### Problem details
What are the lines from the one with "pink arrow: (63, 847) -> (101, 552), moved" through the end of the records below, written out exactly and without the pictures?

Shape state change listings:
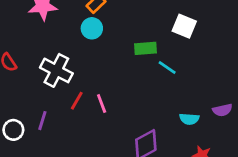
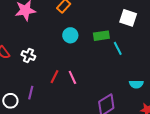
cyan circle: (92, 28) -> (70, 35), moved
cyan line: (167, 67) -> (118, 48), turned 32
white cross: (56, 70) -> (28, 55), moved, size x0.6

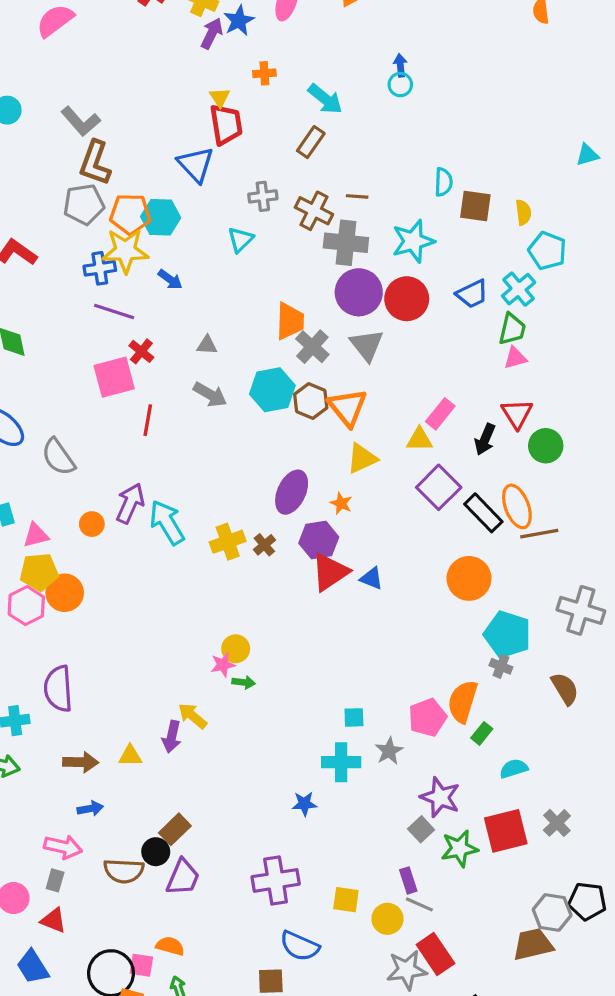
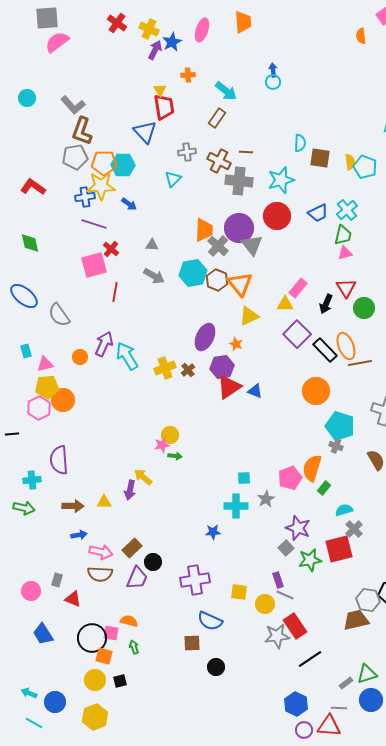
cyan pentagon: (547, 251) -> (365, 167), moved
purple circle: (359, 292) -> (239, 228), moved
gray cross: (557, 823) -> (354, 529), moved
pink arrow: (63, 847) -> (101, 552), moved
black circle: (156, 852) -> (153, 562), moved
red triangle: (53, 920) -> (73, 599), moved

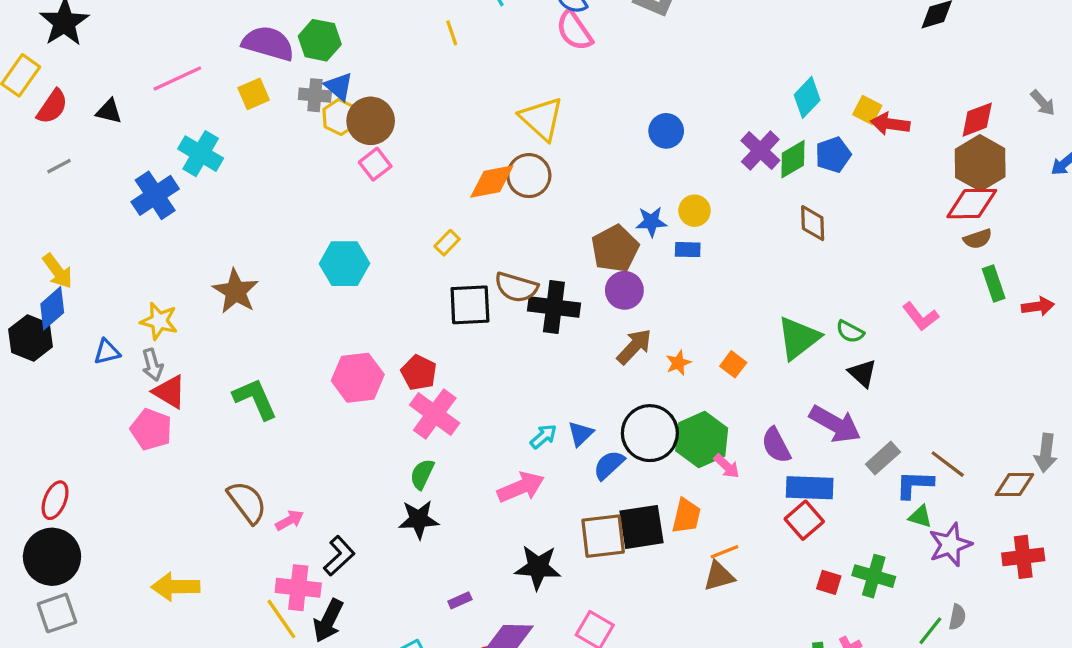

### Solution for this problem
pink arrow: (63, 847) -> (101, 552), moved
black circle: (156, 852) -> (153, 562), moved
red triangle: (53, 920) -> (73, 599), moved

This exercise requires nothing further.